Aim of the exercise
Of the lines in the data below, write out exactly those from the one holding "(431, 202) = (561, 206): black" through the one holding "(567, 444) = (405, 156): turquoise", both included.

Information given
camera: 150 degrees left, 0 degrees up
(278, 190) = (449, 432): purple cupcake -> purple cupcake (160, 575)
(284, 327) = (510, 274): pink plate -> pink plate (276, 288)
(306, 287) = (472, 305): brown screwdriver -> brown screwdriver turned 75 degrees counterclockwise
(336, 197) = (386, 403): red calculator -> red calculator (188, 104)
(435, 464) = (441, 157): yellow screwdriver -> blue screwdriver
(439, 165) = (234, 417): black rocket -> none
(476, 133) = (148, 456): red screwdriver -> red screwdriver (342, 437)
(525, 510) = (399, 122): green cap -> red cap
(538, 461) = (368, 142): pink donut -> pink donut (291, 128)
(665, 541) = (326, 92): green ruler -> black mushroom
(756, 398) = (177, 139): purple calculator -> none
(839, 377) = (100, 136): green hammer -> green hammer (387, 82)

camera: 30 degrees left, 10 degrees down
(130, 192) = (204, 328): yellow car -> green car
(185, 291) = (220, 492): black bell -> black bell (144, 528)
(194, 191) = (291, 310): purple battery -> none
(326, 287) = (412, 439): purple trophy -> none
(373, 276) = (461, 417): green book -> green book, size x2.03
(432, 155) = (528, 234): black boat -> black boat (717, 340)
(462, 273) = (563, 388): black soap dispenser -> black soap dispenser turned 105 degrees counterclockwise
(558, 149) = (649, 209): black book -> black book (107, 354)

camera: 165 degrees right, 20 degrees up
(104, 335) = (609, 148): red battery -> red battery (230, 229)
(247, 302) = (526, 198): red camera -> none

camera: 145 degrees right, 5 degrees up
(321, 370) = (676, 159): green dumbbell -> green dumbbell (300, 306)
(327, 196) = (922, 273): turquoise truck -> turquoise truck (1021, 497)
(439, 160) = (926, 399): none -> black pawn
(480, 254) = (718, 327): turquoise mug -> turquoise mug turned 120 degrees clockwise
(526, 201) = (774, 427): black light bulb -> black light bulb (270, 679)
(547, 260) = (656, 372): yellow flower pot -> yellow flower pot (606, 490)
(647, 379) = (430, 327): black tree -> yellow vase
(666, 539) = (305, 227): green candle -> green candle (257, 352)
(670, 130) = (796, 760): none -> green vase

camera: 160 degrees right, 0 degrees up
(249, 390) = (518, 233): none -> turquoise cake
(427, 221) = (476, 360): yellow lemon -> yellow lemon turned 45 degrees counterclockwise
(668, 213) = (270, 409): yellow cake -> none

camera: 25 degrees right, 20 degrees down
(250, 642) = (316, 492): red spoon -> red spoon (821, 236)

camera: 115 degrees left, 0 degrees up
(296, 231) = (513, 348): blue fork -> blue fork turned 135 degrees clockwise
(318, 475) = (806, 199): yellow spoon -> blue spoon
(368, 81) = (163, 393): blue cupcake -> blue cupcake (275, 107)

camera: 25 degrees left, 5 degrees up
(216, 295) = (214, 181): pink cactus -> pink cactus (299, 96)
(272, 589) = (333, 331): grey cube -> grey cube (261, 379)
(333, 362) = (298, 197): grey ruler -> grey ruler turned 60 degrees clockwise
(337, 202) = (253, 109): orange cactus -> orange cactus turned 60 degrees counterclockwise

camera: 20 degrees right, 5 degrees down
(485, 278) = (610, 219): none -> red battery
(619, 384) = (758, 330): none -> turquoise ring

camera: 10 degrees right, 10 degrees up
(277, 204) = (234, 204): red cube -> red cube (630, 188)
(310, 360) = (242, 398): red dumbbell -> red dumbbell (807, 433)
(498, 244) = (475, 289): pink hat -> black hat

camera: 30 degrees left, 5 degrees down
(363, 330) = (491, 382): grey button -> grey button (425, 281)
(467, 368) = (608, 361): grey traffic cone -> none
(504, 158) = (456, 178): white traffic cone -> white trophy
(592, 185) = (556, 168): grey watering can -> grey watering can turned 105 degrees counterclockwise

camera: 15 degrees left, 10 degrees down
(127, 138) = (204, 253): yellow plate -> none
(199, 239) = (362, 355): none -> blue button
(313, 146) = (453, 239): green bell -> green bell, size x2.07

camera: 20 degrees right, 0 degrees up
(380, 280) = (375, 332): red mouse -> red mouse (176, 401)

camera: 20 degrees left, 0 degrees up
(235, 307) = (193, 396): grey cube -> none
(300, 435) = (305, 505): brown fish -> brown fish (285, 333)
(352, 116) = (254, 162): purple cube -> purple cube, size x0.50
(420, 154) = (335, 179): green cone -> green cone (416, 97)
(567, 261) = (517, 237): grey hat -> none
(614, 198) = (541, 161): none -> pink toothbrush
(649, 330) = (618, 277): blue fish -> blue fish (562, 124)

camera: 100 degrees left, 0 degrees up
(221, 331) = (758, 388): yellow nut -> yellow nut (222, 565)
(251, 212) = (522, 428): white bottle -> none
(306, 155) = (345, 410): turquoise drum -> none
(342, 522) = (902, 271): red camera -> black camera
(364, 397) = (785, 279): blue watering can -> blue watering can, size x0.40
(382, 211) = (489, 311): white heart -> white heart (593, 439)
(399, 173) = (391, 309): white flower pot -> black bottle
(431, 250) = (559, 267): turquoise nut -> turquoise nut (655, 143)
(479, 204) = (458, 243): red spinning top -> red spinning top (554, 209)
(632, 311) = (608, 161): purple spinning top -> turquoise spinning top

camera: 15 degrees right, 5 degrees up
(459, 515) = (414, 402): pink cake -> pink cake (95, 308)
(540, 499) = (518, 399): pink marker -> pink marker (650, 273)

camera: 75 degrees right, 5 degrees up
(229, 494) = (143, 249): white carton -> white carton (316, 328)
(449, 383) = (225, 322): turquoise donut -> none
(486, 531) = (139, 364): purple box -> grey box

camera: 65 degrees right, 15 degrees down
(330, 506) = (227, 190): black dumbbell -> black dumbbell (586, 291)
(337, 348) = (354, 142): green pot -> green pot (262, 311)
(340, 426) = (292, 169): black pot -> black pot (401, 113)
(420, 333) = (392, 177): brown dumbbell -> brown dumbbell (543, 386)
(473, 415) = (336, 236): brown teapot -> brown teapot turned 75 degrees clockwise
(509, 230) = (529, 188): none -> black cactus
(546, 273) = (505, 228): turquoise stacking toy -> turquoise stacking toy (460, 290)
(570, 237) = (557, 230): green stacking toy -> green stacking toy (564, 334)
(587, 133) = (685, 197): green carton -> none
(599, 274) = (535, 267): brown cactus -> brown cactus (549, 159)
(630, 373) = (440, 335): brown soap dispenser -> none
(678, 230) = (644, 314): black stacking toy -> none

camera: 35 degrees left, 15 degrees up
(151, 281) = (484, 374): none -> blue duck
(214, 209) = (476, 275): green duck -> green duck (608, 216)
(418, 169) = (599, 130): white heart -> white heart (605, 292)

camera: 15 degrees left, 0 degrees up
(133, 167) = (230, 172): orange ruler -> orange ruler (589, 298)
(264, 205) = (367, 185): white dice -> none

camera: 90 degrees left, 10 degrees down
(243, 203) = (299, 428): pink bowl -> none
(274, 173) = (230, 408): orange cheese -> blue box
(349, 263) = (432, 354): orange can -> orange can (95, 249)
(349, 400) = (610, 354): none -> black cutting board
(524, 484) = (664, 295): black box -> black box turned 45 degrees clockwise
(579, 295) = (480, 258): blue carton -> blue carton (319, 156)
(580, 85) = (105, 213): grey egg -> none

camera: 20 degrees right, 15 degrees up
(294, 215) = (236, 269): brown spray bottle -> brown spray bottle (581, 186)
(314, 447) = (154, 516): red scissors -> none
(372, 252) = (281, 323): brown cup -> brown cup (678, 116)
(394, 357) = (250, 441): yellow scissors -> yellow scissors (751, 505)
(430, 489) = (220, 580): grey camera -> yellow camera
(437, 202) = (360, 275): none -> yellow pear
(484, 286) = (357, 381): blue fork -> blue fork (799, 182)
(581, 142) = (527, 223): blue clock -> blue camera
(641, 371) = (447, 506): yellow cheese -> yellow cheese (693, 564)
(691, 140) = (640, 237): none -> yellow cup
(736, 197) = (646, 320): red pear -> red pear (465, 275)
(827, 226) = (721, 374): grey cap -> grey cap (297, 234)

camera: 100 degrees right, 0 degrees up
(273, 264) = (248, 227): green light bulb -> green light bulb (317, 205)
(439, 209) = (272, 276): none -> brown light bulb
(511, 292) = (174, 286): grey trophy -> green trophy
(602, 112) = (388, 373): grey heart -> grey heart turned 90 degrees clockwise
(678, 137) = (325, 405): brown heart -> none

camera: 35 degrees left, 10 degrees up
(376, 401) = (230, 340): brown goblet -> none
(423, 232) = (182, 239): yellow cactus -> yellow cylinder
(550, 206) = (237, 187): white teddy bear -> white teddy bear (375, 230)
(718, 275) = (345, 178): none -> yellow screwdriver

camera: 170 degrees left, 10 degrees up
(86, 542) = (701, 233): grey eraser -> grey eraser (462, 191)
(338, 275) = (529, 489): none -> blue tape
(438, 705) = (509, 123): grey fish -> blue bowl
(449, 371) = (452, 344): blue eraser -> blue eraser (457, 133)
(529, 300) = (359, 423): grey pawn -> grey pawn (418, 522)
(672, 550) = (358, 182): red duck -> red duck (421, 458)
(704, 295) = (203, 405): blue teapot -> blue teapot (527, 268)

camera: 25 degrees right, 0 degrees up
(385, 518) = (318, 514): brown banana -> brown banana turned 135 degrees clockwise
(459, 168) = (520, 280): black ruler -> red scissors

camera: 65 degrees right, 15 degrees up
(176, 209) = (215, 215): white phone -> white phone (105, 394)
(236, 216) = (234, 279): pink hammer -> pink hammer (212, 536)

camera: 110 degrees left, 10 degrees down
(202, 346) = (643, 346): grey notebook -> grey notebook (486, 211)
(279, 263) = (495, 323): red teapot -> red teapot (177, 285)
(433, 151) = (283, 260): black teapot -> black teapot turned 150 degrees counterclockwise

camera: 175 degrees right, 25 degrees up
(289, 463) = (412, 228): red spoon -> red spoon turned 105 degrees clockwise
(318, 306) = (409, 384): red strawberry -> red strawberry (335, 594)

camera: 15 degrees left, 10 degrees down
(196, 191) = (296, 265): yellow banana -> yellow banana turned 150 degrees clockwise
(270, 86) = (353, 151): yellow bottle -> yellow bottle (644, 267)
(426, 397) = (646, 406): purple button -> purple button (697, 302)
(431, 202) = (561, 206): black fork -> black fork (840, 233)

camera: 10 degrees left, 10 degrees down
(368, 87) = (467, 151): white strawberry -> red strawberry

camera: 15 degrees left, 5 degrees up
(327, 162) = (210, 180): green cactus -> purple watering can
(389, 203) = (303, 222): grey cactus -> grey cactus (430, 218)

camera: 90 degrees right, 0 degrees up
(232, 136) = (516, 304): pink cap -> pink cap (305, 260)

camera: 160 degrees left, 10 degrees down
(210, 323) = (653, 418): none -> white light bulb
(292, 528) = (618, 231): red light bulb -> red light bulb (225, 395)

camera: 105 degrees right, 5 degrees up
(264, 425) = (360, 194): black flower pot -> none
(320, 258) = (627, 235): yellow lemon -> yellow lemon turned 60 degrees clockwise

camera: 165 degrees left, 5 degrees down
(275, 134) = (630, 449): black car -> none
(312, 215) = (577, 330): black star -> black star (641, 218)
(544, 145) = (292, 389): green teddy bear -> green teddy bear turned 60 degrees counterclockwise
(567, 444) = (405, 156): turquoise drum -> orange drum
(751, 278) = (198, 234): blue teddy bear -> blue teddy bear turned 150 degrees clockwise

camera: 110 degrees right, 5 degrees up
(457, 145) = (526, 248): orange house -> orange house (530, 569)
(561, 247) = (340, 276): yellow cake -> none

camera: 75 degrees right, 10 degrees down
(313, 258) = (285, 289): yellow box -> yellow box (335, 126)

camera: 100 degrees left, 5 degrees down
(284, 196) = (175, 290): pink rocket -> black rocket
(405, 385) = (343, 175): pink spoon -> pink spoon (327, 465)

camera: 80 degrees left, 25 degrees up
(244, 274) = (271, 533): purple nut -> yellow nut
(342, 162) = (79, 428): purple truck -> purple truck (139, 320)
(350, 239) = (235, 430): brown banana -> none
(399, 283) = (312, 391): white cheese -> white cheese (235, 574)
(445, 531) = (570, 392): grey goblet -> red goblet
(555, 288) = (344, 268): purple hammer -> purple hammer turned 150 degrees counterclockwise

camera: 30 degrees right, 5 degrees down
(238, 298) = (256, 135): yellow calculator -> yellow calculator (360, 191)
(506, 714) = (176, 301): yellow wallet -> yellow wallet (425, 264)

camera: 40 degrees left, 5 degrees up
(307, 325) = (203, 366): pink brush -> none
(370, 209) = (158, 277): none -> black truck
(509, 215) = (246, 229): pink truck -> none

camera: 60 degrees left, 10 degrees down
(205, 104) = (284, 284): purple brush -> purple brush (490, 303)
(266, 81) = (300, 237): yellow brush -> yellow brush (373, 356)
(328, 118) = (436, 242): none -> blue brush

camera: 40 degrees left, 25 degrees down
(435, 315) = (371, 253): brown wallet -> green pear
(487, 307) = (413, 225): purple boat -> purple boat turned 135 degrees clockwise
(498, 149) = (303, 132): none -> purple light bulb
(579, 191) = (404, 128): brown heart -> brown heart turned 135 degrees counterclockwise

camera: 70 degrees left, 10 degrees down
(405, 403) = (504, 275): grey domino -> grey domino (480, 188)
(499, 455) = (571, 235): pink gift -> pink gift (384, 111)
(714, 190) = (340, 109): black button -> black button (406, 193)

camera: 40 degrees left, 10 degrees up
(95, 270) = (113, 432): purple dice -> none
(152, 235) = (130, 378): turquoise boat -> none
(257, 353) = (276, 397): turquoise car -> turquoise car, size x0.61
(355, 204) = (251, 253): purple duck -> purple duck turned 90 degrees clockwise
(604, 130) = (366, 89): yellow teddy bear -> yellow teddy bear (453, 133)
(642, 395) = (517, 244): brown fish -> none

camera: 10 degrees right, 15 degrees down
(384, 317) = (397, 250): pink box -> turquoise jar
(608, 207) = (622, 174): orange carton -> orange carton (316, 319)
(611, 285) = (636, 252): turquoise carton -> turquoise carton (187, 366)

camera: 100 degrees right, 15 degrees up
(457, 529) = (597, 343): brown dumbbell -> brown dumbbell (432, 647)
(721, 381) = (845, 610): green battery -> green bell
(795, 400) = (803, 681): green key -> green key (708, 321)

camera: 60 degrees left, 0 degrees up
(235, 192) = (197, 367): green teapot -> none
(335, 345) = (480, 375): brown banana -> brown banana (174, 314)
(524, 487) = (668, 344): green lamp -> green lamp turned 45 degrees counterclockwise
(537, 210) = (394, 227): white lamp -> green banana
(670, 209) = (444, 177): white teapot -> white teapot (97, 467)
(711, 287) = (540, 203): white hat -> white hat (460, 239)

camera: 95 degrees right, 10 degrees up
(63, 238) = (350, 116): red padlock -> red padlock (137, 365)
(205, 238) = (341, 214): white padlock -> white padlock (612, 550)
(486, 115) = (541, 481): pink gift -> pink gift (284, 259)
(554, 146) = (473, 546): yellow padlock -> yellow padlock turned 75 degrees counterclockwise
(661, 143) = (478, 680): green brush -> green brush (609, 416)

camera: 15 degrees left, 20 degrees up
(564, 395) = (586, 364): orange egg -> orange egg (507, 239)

Completed exercise
(431, 202) = (561, 206): black fork -> black fork (840, 233)

camera: 10 degrees left, 10 degrees down
(368, 87) = (467, 151): white strawberry -> red strawberry

camera: 15 degrees left, 5 degrees up
(327, 162) = (210, 180): green cactus -> purple watering can
(389, 203) = (303, 222): grey cactus -> grey cactus (430, 218)

camera: 90 degrees right, 0 degrees up
(232, 136) = (516, 304): pink cap -> pink cap (305, 260)

camera: 160 degrees left, 10 degrees down
(210, 323) = (653, 418): none -> white light bulb
(292, 528) = (618, 231): red light bulb -> red light bulb (225, 395)

camera: 105 degrees right, 5 degrees up
(264, 425) = (360, 194): black flower pot -> none
(320, 258) = (627, 235): yellow lemon -> yellow lemon turned 60 degrees clockwise

camera: 165 degrees left, 5 degrees down
(275, 134) = (630, 449): black car -> none
(312, 215) = (577, 330): black star -> black star (641, 218)
(544, 145) = (292, 389): green teddy bear -> green teddy bear turned 60 degrees counterclockwise
(567, 444) = (405, 156): turquoise drum -> orange drum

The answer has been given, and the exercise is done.